*** Input data ***

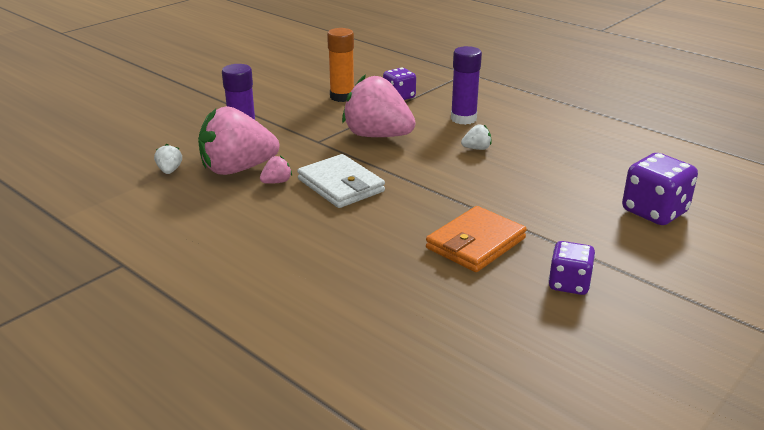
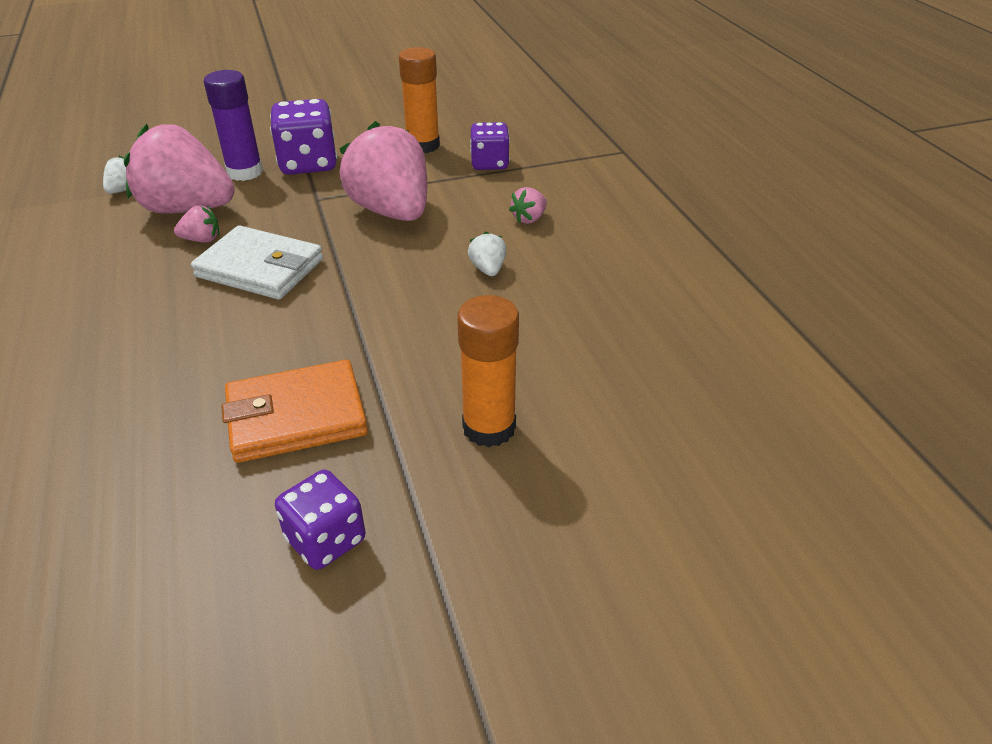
camera: 30 degrees right, 10 degrees up
white wallet [297,154,385,208] -> white wallet turned 60 degrees counterclockwise [191,225,323,300]
purple glue stick [451,46,482,125] -> pink strawberry [509,187,547,224]
white strawberry [461,125,491,150] -> white strawberry turned 120 degrees counterclockwise [468,231,506,276]
purple dice [622,153,698,225] -> purple dice moved to [270,99,337,175]
none -> orange glue stick [457,295,519,447]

*** End of Input data ***

Task goal: Reproduce the data above word for word from its first line through the line that holds "purple dice [622,153,698,225]", both ends included; skip pictures.

Answer to this problem:
camera: 30 degrees right, 10 degrees up
white wallet [297,154,385,208] -> white wallet turned 60 degrees counterclockwise [191,225,323,300]
purple glue stick [451,46,482,125] -> pink strawberry [509,187,547,224]
white strawberry [461,125,491,150] -> white strawberry turned 120 degrees counterclockwise [468,231,506,276]
purple dice [622,153,698,225] -> purple dice moved to [270,99,337,175]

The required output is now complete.